__Information shown__.
━━━━━━━━━━
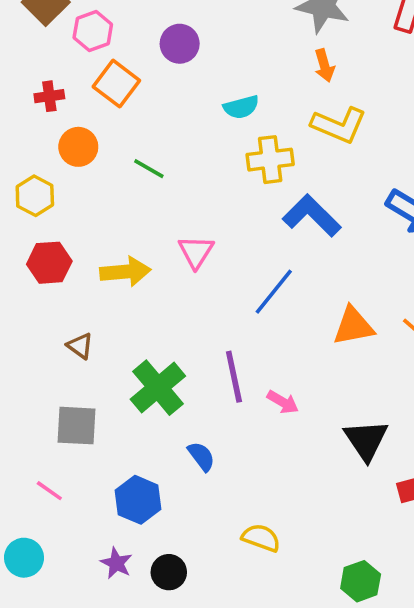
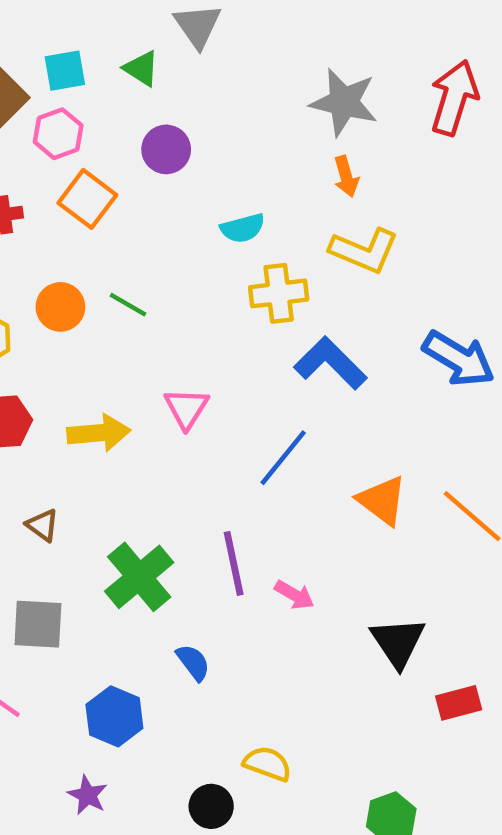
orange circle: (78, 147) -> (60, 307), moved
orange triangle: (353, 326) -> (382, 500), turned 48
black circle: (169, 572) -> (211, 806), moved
━━━━━━━━━━
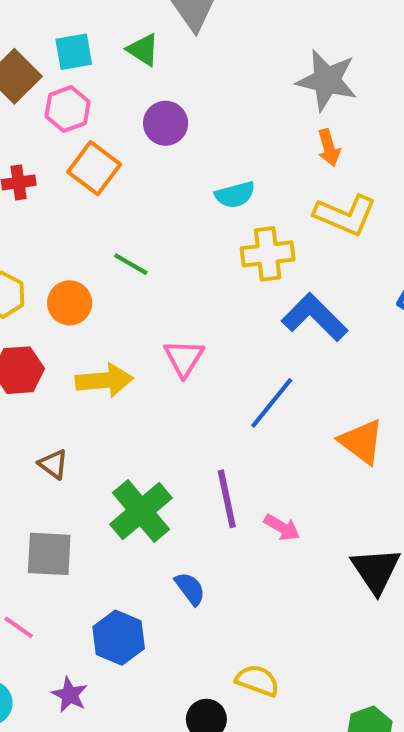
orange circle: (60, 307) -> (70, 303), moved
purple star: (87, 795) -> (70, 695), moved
━━━━━━━━━━
__Request__. Your answer should be the exact lines above from the one with "orange triangle: (353, 326)" through the one with "black circle: (169, 572) -> (211, 806), moved", both included, and nothing besides.

__Solution to the exercise__.
orange triangle: (353, 326) -> (382, 500), turned 48
black circle: (169, 572) -> (211, 806), moved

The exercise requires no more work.